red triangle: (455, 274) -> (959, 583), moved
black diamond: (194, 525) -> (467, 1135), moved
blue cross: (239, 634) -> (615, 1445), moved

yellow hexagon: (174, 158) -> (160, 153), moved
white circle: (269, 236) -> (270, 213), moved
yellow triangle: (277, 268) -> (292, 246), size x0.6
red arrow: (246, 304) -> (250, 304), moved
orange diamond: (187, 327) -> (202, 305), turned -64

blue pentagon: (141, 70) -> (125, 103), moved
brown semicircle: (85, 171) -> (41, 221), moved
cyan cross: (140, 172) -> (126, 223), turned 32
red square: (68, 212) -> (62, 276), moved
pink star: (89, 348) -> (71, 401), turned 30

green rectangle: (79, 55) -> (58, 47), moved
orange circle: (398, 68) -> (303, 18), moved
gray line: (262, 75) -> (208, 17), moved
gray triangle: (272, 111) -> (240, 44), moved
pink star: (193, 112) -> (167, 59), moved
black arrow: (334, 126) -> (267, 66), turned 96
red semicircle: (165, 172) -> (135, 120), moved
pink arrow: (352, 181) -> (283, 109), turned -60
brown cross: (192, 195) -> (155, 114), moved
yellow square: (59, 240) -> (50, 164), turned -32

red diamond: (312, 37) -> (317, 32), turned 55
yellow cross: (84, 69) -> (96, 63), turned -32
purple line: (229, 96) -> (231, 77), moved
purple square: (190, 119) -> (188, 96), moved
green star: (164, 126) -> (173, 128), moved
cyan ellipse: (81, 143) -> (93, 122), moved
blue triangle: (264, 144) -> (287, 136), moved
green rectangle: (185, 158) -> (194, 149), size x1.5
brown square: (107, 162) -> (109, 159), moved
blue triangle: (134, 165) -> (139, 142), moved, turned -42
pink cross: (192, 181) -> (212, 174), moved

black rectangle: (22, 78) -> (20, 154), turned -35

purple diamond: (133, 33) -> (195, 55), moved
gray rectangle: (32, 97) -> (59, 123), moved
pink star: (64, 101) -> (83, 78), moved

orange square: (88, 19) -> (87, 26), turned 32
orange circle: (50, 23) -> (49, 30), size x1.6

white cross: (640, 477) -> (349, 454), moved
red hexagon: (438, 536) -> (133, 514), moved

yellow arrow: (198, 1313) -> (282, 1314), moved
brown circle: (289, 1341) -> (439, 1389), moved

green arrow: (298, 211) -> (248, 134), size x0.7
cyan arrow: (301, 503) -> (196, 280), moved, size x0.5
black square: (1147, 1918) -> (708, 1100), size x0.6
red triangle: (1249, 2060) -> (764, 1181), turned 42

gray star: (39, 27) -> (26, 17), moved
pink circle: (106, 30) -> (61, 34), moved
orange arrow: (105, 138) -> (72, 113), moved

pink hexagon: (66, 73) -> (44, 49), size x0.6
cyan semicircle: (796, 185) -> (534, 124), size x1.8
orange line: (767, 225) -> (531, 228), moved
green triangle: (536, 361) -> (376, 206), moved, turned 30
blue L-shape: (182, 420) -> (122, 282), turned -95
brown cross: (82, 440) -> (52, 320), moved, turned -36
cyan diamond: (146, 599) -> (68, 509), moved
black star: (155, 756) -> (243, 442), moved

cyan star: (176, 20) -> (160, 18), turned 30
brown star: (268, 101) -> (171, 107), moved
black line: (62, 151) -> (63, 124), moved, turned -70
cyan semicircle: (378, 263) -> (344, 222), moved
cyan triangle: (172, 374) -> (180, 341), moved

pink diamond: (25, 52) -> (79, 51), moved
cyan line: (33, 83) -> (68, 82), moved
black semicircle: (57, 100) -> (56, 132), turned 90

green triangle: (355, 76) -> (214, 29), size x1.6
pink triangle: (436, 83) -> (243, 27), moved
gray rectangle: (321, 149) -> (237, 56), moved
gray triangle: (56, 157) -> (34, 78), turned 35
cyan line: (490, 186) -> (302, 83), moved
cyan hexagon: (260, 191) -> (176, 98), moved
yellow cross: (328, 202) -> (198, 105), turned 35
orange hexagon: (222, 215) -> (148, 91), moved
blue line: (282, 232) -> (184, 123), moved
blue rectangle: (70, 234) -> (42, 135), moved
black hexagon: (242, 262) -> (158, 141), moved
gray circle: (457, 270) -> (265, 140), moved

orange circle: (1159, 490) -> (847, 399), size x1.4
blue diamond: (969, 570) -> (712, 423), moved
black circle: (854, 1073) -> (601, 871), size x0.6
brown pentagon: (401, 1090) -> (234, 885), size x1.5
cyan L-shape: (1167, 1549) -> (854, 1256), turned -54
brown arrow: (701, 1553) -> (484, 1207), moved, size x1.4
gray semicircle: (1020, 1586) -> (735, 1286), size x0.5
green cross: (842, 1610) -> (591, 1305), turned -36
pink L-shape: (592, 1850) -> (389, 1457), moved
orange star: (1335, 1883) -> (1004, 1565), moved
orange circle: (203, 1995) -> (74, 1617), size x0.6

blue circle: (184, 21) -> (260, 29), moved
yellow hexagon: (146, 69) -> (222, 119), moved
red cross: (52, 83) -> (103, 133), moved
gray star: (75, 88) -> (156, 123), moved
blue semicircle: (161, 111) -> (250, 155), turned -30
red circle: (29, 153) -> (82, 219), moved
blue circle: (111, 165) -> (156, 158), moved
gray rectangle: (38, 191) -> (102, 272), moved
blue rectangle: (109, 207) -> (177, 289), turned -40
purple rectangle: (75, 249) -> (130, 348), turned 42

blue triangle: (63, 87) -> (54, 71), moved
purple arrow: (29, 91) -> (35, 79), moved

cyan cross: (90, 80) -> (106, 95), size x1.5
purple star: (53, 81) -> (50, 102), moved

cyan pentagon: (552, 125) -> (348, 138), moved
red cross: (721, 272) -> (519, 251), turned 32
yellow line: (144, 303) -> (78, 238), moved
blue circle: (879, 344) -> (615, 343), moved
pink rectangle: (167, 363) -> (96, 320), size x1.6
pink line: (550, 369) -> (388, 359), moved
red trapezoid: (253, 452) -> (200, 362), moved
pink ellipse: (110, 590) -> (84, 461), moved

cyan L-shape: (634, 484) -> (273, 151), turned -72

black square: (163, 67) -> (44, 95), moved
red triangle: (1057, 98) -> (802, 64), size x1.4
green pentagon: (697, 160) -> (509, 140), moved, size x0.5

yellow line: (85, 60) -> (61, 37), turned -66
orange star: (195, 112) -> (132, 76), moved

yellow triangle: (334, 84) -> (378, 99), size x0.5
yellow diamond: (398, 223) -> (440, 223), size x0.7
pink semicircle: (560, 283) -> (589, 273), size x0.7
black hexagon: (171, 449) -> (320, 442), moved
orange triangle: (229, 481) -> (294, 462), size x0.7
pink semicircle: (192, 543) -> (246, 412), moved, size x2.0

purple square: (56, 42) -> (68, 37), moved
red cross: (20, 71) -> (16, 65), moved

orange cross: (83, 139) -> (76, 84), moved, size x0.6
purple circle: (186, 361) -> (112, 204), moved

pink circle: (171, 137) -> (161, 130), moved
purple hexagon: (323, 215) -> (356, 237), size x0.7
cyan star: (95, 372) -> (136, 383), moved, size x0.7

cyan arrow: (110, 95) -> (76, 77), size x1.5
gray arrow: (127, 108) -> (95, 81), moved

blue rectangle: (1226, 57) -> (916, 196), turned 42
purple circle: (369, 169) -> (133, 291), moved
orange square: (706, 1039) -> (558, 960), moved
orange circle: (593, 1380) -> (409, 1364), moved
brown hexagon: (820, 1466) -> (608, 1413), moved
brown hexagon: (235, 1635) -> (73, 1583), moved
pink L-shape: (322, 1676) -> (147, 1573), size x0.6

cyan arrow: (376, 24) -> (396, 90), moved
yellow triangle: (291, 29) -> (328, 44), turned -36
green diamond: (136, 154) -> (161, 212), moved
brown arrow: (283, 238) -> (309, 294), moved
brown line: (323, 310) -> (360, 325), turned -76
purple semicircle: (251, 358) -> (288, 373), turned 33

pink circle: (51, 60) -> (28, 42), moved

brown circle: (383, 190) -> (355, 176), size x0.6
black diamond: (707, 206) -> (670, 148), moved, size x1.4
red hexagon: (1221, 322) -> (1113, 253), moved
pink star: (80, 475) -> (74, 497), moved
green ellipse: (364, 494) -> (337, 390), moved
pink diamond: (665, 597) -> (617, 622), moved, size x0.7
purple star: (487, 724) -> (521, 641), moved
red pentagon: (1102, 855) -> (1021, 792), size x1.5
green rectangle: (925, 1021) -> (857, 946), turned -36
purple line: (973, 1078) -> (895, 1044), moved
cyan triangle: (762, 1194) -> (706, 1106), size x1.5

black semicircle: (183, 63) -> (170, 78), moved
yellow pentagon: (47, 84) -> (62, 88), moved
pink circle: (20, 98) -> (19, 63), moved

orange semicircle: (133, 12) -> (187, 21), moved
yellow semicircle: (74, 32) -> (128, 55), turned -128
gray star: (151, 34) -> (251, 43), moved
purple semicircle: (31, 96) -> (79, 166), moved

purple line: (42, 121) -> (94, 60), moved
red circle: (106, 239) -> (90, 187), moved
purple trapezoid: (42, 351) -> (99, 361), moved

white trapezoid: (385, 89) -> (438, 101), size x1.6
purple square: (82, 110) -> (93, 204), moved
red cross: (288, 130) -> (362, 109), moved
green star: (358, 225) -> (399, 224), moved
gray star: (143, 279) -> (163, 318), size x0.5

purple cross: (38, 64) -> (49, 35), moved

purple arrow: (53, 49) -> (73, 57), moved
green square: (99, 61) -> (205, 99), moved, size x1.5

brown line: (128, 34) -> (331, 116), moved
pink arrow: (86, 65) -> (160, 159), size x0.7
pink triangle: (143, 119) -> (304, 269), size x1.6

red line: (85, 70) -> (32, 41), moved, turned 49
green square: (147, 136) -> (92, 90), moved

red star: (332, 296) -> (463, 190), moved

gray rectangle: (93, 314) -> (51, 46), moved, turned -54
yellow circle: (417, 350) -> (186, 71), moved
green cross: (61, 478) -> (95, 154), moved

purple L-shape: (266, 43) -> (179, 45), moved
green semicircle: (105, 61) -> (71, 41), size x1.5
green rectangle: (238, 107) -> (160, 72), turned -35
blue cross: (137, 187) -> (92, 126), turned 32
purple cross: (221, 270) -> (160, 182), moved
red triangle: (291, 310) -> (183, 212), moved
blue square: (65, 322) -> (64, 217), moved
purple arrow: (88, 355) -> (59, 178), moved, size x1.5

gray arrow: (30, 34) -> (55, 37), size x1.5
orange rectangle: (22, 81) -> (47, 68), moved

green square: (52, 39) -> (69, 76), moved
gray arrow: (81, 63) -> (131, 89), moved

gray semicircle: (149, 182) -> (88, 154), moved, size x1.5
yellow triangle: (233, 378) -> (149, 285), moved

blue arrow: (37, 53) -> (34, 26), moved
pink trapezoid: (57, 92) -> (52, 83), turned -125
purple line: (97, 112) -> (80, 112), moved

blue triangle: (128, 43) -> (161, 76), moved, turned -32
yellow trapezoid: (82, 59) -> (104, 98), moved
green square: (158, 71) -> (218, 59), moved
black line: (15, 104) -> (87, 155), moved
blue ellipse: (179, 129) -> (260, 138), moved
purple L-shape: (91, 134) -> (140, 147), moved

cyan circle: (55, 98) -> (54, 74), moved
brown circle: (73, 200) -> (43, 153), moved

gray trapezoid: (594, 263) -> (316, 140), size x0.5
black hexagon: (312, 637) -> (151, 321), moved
- - - -
▶ _Problem details_
Here the job is to set down exactly the lines of the material above that fall between the one with "red cross: (52, 83) -> (103, 133), moved" and the one with "orange triangle: (229, 481)", inclusive, and nothing beyond them.

▶ _Task response_
red cross: (52, 83) -> (103, 133), moved
gray star: (75, 88) -> (156, 123), moved
blue semicircle: (161, 111) -> (250, 155), turned -30
red circle: (29, 153) -> (82, 219), moved
blue circle: (111, 165) -> (156, 158), moved
gray rectangle: (38, 191) -> (102, 272), moved
blue rectangle: (109, 207) -> (177, 289), turned -40
purple rectangle: (75, 249) -> (130, 348), turned 42

blue triangle: (63, 87) -> (54, 71), moved
purple arrow: (29, 91) -> (35, 79), moved

cyan cross: (90, 80) -> (106, 95), size x1.5
purple star: (53, 81) -> (50, 102), moved

cyan pentagon: (552, 125) -> (348, 138), moved
red cross: (721, 272) -> (519, 251), turned 32
yellow line: (144, 303) -> (78, 238), moved
blue circle: (879, 344) -> (615, 343), moved
pink rectangle: (167, 363) -> (96, 320), size x1.6
pink line: (550, 369) -> (388, 359), moved
red trapezoid: (253, 452) -> (200, 362), moved
pink ellipse: (110, 590) -> (84, 461), moved

cyan L-shape: (634, 484) -> (273, 151), turned -72

black square: (163, 67) -> (44, 95), moved
red triangle: (1057, 98) -> (802, 64), size x1.4
green pentagon: (697, 160) -> (509, 140), moved, size x0.5

yellow line: (85, 60) -> (61, 37), turned -66
orange star: (195, 112) -> (132, 76), moved

yellow triangle: (334, 84) -> (378, 99), size x0.5
yellow diamond: (398, 223) -> (440, 223), size x0.7
pink semicircle: (560, 283) -> (589, 273), size x0.7
black hexagon: (171, 449) -> (320, 442), moved
orange triangle: (229, 481) -> (294, 462), size x0.7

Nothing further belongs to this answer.